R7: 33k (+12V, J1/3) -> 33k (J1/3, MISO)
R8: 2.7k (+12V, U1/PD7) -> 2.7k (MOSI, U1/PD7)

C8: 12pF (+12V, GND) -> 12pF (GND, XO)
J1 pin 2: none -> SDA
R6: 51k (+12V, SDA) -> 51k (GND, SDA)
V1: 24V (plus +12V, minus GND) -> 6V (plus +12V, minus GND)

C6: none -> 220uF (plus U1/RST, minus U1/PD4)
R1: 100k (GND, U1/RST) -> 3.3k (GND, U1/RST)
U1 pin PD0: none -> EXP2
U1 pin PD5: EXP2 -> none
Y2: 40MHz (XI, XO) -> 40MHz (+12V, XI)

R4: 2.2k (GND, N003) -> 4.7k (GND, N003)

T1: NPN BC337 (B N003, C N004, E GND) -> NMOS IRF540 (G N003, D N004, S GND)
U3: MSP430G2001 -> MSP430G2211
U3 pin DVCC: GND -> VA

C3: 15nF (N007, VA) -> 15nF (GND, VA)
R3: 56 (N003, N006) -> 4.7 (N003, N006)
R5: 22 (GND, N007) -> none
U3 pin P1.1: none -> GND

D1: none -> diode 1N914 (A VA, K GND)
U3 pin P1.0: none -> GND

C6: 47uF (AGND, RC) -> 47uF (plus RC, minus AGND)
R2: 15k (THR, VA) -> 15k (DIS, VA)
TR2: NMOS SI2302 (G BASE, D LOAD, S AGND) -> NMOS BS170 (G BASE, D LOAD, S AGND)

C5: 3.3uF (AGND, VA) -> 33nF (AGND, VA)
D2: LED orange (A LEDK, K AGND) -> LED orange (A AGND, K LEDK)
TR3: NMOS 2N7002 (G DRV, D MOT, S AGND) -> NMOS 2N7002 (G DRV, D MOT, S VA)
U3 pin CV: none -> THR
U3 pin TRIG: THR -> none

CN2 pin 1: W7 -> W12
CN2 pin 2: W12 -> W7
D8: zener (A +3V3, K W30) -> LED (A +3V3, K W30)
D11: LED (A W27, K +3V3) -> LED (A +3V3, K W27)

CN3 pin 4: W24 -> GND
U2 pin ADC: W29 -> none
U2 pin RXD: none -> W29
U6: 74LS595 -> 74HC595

EXERCISE PROMPT
Your response should be an exact copy of all the records.

EXERCISE OUTPUT
R7: 33k (+12V, J1/3) -> 33k (J1/3, MISO)
R8: 2.7k (+12V, U1/PD7) -> 2.7k (MOSI, U1/PD7)

C8: 12pF (+12V, GND) -> 12pF (GND, XO)
J1 pin 2: none -> SDA
R6: 51k (+12V, SDA) -> 51k (GND, SDA)
V1: 24V (plus +12V, minus GND) -> 6V (plus +12V, minus GND)

C6: none -> 220uF (plus U1/RST, minus U1/PD4)
R1: 100k (GND, U1/RST) -> 3.3k (GND, U1/RST)
U1 pin PD0: none -> EXP2
U1 pin PD5: EXP2 -> none
Y2: 40MHz (XI, XO) -> 40MHz (+12V, XI)

R4: 2.2k (GND, N003) -> 4.7k (GND, N003)

T1: NPN BC337 (B N003, C N004, E GND) -> NMOS IRF540 (G N003, D N004, S GND)
U3: MSP430G2001 -> MSP430G2211
U3 pin DVCC: GND -> VA

C3: 15nF (N007, VA) -> 15nF (GND, VA)
R3: 56 (N003, N006) -> 4.7 (N003, N006)
R5: 22 (GND, N007) -> none
U3 pin P1.1: none -> GND

D1: none -> diode 1N914 (A VA, K GND)
U3 pin P1.0: none -> GND

C6: 47uF (AGND, RC) -> 47uF (plus RC, minus AGND)
R2: 15k (THR, VA) -> 15k (DIS, VA)
TR2: NMOS SI2302 (G BASE, D LOAD, S AGND) -> NMOS BS170 (G BASE, D LOAD, S AGND)

C5: 3.3uF (AGND, VA) -> 33nF (AGND, VA)
D2: LED orange (A LEDK, K AGND) -> LED orange (A AGND, K LEDK)
TR3: NMOS 2N7002 (G DRV, D MOT, S AGND) -> NMOS 2N7002 (G DRV, D MOT, S VA)
U3 pin CV: none -> THR
U3 pin TRIG: THR -> none

CN2 pin 1: W7 -> W12
CN2 pin 2: W12 -> W7
D8: zener (A +3V3, K W30) -> LED (A +3V3, K W30)
D11: LED (A W27, K +3V3) -> LED (A +3V3, K W27)

CN3 pin 4: W24 -> GND
U2 pin ADC: W29 -> none
U2 pin RXD: none -> W29
U6: 74LS595 -> 74HC595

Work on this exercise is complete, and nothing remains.